### Exercise objective
From the line that contains "(96, 513) = (212, 531): white" to the final line of the entries, return every line exactly and leave out all others.

=== Given data ===

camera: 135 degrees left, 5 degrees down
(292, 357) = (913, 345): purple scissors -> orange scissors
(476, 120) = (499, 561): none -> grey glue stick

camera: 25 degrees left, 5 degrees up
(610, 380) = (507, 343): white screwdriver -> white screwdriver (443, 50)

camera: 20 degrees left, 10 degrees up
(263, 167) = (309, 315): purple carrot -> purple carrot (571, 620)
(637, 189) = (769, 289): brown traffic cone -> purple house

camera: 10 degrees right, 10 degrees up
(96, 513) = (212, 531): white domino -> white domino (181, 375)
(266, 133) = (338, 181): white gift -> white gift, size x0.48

===

### Solution to this exercise
(96, 513) = (212, 531): white domino -> white domino (181, 375)
(266, 133) = (338, 181): white gift -> white gift, size x0.48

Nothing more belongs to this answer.